• Assignment
Could you repeat every record below exactly, leaving out the pictures?

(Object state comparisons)
--------------------------------

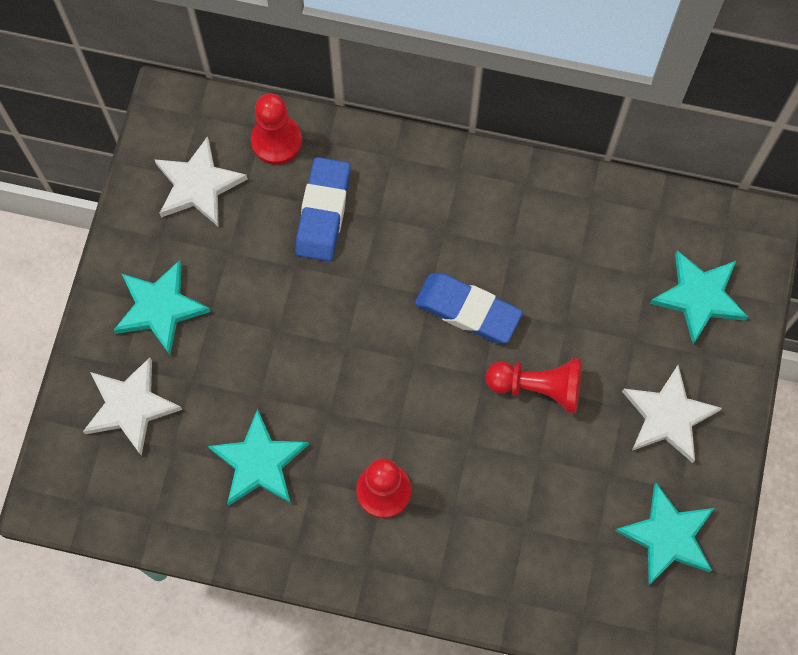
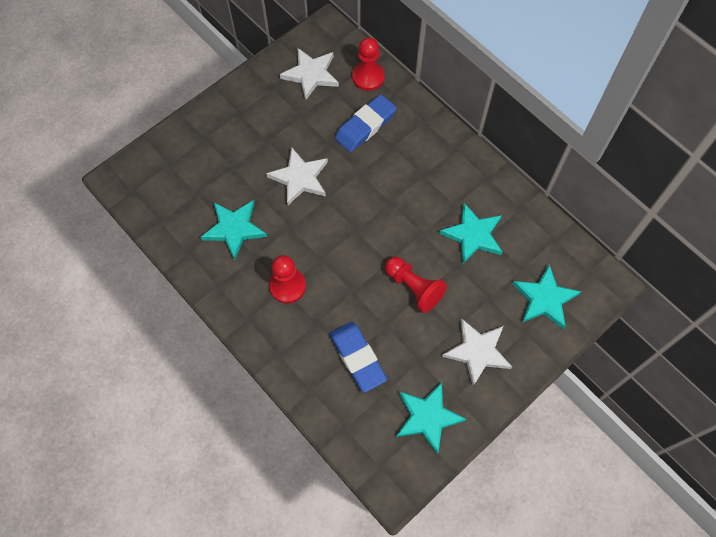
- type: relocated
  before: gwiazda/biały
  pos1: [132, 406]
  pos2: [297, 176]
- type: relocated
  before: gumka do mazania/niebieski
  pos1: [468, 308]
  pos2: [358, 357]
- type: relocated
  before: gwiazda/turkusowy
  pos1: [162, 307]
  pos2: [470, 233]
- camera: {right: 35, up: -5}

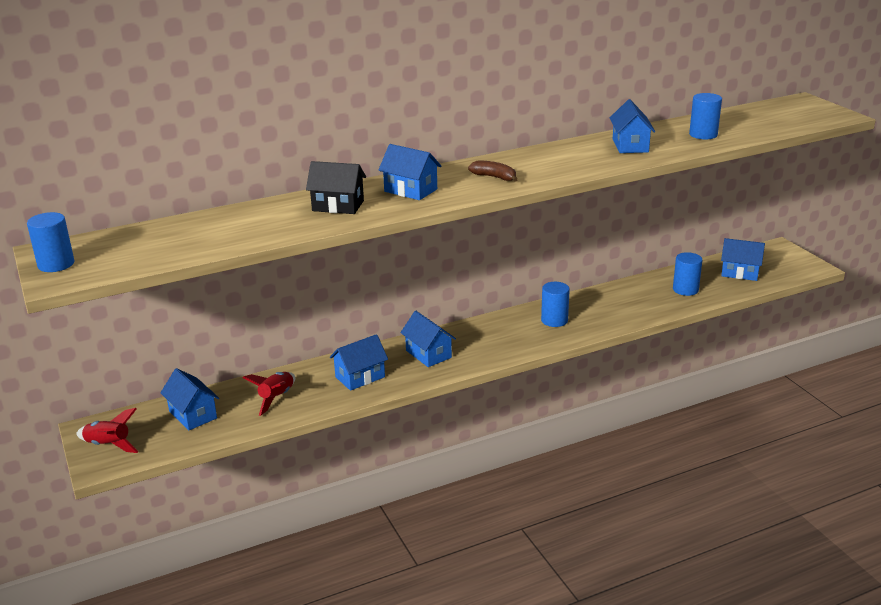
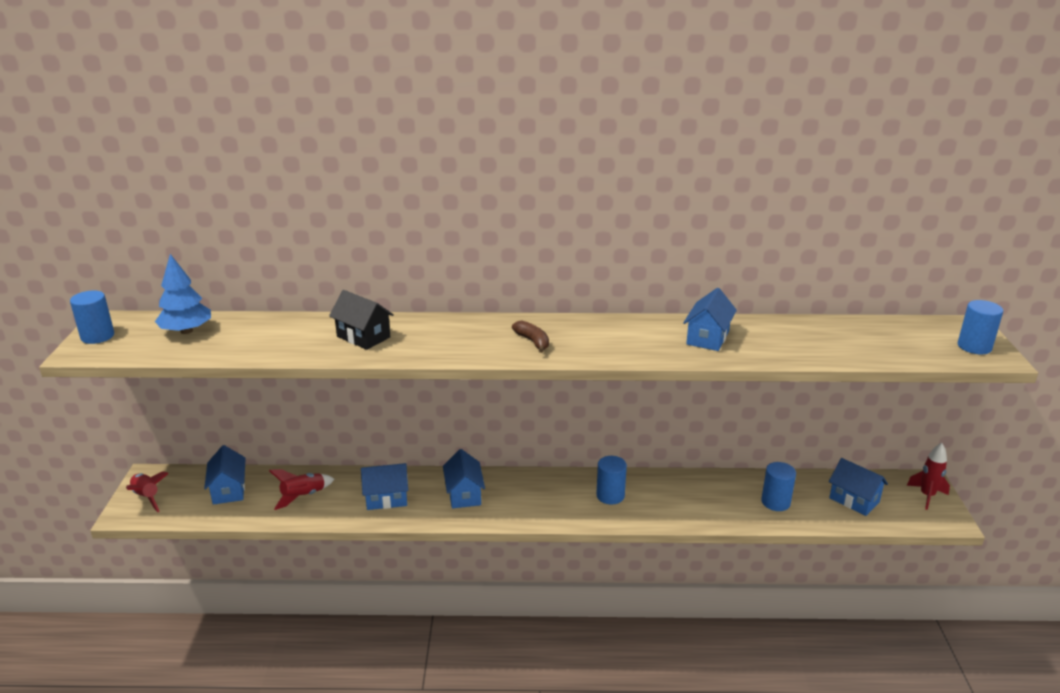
- type: appeared
  after: drzewko/niebieski
  pos2: [183, 294]
- type: appeared
  after: rakieta/czerwony
  pos2: [928, 476]
- type: relocated
  before: walec/niebieski
  pos1: [705, 116]
  pos2: [980, 327]
- type: missing
  before: domek/niebieski
  pos1: [410, 172]
- camera: {right: 25, up: 0}

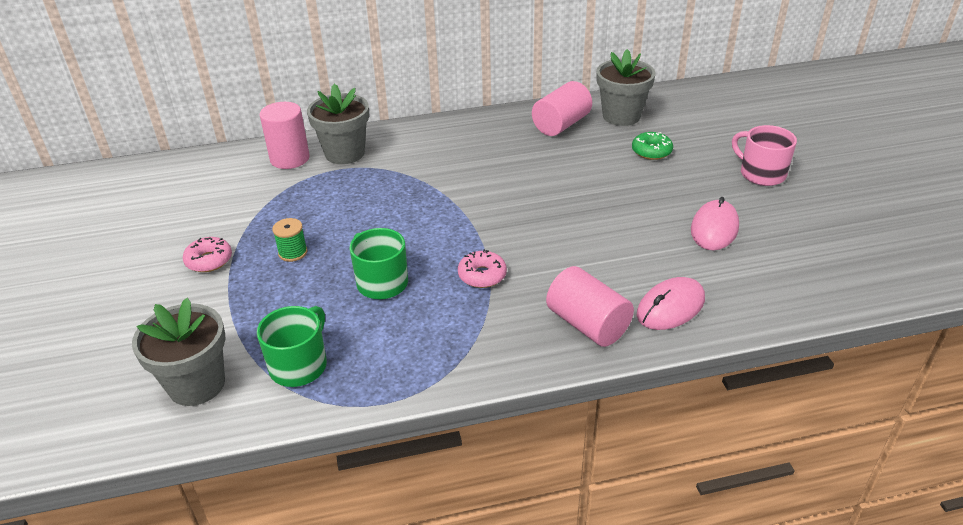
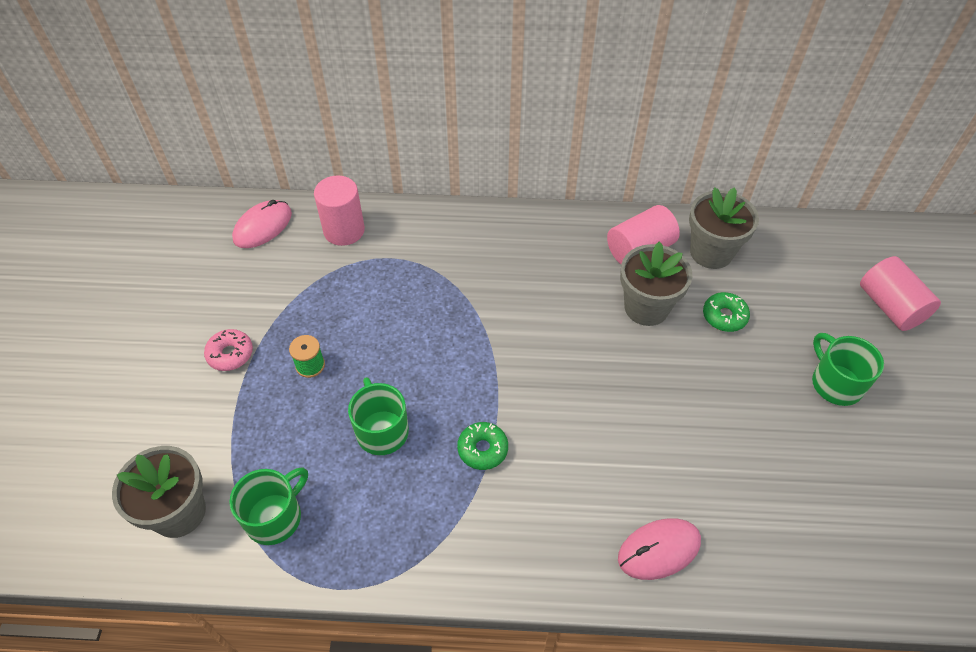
- type: relocated
  before: myszka/różowy
  pos1: [715, 223]
  pos2: [262, 224]
- type: colour
  before: donut/różowy
  after: donut/zielony
  pos1: [482, 268]
  pos2: [482, 446]
- type: relocated
  before: doniczka/szary
  pos1: [338, 124]
  pos2: [656, 284]
- type: colour
  before: kubek/różowy
  after: kubek/zielony
  pos1: [764, 155]
  pos2: [848, 369]
- type: relocated
  before: walec/różowy
  pos1: [590, 306]
  pos2: [900, 293]
- camera: {right: 15, up: 15}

--------------------------------

• Response to the exercise
- type: relocated
  before: gwiazda/biały
  pos1: [132, 406]
  pos2: [297, 176]
- type: relocated
  before: gumka do mazania/niebieski
  pos1: [468, 308]
  pos2: [358, 357]
- type: relocated
  before: gwiazda/turkusowy
  pos1: [162, 307]
  pos2: [470, 233]
- camera: {right: 35, up: -5}

- type: appeared
  after: drzewko/niebieski
  pos2: [183, 294]
- type: appeared
  after: rakieta/czerwony
  pos2: [928, 476]
- type: relocated
  before: walec/niebieski
  pos1: [705, 116]
  pos2: [980, 327]
- type: missing
  before: domek/niebieski
  pos1: [410, 172]
- camera: {right: 25, up: 0}

- type: relocated
  before: myszka/różowy
  pos1: [715, 223]
  pos2: [262, 224]
- type: colour
  before: donut/różowy
  after: donut/zielony
  pos1: [482, 268]
  pos2: [482, 446]
- type: relocated
  before: doniczka/szary
  pos1: [338, 124]
  pos2: [656, 284]
- type: colour
  before: kubek/różowy
  after: kubek/zielony
  pos1: [764, 155]
  pos2: [848, 369]
- type: relocated
  before: walec/różowy
  pos1: [590, 306]
  pos2: [900, 293]
- camera: {right: 15, up: 15}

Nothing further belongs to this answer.